Your instructions:
Display in full every line of the items below that contains the string "kern".

Task inputs:
((
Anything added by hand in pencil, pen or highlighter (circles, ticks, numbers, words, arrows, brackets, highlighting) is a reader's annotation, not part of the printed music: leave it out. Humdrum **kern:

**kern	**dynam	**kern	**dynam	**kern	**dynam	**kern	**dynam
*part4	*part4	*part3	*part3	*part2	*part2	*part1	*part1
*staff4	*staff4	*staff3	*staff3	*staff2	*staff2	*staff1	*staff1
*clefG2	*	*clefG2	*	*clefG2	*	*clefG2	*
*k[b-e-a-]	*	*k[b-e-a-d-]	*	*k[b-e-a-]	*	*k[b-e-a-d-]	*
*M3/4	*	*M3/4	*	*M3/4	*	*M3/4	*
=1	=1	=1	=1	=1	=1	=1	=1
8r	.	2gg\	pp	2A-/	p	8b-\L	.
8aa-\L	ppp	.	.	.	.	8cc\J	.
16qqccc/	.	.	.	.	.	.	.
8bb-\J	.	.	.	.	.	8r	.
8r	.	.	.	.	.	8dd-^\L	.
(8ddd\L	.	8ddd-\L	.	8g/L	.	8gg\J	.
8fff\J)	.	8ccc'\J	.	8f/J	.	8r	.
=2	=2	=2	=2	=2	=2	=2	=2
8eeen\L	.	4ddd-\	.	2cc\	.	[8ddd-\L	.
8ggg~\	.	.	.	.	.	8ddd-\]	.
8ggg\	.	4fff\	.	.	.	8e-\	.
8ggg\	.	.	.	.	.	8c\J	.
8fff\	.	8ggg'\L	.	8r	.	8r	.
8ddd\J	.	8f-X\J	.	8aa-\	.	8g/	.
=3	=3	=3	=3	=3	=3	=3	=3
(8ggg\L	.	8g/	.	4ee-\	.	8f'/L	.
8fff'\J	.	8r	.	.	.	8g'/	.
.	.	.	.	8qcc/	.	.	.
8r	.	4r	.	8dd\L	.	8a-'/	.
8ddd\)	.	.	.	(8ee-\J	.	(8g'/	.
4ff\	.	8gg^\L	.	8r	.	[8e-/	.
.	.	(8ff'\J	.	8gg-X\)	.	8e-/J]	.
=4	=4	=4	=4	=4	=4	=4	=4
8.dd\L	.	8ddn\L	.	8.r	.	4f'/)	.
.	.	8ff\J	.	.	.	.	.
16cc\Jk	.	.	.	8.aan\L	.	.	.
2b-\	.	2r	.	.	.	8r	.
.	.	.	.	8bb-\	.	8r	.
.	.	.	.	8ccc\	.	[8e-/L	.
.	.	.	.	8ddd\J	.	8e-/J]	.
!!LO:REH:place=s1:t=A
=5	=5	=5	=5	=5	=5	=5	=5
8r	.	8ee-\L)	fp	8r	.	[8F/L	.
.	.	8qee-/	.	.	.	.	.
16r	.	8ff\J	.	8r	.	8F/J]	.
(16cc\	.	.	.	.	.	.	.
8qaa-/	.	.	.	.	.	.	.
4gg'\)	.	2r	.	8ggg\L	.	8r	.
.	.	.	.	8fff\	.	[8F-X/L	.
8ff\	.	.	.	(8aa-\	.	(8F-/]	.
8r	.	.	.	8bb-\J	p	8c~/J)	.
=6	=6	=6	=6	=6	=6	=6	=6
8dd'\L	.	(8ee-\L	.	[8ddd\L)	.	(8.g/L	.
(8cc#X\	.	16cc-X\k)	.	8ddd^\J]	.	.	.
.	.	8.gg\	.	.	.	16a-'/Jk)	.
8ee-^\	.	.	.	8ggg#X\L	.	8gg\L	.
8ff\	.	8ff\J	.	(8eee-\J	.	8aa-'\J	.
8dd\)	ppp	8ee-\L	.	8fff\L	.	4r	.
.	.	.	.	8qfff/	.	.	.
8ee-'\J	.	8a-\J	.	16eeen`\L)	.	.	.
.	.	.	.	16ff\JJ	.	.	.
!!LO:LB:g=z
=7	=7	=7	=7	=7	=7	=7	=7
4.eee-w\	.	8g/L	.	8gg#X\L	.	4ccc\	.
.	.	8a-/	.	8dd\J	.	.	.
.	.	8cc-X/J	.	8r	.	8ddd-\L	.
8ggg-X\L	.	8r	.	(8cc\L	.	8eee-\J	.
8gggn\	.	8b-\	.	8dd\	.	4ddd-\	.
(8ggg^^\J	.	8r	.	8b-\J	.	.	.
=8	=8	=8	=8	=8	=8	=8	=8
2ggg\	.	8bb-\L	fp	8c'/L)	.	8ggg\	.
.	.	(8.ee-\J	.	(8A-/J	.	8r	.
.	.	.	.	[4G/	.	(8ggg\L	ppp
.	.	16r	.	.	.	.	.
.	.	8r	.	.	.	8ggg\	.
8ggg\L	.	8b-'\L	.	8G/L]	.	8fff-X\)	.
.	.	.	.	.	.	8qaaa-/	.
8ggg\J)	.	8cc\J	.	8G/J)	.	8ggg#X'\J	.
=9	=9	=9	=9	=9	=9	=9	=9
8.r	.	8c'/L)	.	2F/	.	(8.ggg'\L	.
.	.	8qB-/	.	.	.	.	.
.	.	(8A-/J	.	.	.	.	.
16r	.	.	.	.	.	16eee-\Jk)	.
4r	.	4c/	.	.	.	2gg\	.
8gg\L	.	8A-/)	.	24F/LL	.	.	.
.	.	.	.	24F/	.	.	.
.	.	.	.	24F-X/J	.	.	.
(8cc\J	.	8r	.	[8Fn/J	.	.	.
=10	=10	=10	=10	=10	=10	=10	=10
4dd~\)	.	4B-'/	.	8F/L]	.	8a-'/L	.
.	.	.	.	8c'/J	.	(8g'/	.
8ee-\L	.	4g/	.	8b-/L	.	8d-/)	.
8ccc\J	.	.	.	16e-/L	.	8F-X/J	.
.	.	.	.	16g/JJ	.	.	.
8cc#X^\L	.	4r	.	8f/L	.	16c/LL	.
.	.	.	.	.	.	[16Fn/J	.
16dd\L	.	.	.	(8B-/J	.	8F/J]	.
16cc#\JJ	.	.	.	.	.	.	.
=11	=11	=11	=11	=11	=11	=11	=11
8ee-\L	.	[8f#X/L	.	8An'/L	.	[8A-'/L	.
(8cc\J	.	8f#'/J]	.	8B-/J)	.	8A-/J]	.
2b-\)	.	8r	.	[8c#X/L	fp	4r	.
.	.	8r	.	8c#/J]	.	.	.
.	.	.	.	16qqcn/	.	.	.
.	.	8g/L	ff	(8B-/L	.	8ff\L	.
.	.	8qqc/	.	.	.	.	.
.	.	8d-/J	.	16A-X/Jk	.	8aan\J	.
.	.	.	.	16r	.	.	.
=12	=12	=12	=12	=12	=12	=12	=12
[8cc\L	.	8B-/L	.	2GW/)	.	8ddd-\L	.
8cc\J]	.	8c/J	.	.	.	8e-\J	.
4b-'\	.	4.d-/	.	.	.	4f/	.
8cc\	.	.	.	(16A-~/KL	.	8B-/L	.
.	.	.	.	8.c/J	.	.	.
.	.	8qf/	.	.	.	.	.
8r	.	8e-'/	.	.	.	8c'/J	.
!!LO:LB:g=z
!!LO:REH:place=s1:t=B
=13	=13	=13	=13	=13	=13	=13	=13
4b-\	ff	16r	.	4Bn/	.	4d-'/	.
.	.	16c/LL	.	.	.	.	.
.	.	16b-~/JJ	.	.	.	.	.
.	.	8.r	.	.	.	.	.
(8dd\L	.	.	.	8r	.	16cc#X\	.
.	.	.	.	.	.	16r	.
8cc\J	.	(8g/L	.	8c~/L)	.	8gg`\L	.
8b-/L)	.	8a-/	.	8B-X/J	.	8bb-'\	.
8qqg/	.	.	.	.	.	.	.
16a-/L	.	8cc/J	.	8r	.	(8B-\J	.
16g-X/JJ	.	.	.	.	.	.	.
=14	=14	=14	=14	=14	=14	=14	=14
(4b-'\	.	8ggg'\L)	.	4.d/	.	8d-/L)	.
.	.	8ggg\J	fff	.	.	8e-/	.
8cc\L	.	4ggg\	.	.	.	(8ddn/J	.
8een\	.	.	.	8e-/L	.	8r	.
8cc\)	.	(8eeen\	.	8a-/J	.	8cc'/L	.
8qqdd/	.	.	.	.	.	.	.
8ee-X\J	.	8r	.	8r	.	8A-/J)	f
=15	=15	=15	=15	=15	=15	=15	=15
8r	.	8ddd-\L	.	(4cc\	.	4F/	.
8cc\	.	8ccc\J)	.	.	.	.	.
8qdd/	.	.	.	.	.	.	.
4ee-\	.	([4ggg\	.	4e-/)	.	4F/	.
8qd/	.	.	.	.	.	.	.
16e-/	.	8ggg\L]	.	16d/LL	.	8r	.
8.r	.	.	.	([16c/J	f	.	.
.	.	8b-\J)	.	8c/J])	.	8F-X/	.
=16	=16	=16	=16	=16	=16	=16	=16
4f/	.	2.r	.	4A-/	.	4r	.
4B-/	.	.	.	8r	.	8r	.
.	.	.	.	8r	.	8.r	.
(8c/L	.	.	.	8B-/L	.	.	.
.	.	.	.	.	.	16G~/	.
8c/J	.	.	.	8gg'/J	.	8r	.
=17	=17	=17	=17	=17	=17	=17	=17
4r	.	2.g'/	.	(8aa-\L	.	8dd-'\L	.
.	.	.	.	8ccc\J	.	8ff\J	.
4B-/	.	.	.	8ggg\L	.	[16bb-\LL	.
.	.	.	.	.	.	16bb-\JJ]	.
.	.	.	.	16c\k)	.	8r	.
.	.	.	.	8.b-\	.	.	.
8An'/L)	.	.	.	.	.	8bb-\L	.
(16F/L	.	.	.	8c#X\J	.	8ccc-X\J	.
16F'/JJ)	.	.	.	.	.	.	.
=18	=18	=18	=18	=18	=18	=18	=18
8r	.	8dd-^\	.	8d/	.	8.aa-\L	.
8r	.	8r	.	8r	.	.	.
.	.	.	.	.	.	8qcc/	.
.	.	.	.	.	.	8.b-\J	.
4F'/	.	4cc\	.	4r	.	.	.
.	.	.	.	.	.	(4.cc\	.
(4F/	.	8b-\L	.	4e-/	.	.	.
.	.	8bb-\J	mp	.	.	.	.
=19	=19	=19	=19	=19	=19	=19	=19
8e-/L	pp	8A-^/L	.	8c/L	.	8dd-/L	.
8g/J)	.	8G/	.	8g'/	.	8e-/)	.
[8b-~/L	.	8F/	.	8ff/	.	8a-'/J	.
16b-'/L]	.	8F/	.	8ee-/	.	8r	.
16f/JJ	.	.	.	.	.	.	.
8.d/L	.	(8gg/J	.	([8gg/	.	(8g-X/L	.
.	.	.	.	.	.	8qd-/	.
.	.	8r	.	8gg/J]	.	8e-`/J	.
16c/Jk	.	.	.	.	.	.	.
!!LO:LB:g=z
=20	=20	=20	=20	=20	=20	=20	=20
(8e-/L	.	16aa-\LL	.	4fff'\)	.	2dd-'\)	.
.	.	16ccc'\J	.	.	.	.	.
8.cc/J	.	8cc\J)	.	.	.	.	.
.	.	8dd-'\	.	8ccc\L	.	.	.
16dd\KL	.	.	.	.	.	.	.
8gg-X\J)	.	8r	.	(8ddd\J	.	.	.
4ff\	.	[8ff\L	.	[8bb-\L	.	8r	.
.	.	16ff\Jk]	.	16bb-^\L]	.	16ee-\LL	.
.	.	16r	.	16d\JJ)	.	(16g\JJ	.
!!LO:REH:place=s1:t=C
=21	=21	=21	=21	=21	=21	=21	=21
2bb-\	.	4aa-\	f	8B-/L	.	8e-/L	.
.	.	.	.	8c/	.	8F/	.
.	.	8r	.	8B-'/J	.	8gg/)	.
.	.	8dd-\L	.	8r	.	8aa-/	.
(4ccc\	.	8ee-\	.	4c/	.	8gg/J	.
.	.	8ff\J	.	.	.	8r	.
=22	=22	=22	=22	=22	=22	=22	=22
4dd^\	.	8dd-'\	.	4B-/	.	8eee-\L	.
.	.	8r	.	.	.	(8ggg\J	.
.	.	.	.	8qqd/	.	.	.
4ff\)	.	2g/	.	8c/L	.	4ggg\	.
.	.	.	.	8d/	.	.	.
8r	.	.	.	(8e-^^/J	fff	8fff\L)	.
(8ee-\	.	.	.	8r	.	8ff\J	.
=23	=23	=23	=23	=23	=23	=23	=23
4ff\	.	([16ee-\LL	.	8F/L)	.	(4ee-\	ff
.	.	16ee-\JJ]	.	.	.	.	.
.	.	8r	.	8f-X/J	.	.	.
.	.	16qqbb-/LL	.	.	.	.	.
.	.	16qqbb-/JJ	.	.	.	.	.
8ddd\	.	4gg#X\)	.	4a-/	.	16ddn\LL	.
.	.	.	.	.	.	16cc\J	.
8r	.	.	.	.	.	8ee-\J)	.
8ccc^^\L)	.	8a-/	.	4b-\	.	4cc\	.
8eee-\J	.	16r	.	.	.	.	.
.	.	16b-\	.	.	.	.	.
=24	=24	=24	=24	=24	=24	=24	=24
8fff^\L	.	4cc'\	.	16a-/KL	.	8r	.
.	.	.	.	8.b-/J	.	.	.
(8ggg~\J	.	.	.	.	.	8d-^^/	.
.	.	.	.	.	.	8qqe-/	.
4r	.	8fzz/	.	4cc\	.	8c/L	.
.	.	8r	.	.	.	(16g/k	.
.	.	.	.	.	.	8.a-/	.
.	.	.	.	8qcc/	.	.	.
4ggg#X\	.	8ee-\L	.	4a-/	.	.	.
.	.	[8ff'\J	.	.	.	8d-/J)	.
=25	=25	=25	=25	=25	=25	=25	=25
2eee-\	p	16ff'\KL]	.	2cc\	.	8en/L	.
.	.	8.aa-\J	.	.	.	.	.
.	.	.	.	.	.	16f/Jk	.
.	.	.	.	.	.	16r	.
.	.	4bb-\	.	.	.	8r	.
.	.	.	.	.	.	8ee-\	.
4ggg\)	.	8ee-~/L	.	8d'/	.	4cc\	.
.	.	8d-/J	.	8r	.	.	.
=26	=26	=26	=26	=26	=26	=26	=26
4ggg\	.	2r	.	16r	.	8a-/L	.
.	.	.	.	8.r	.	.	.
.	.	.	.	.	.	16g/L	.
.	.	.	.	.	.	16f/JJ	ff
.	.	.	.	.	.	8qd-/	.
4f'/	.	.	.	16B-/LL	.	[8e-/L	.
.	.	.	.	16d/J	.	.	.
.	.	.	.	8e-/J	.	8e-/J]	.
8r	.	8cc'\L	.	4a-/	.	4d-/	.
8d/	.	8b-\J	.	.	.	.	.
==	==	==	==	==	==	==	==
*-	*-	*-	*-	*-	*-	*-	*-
))
Task solution:
Anything added by hand in pencil, pen or highlighter (circles, ticks, numbers, words, arrows, brackets, highlighting) is a reader's annotation, not part of the printed music: leave it out. Humdrum **kern:
**kern	**dynam	**kern	**dynam	**kern	**dynam	**kern	**dynam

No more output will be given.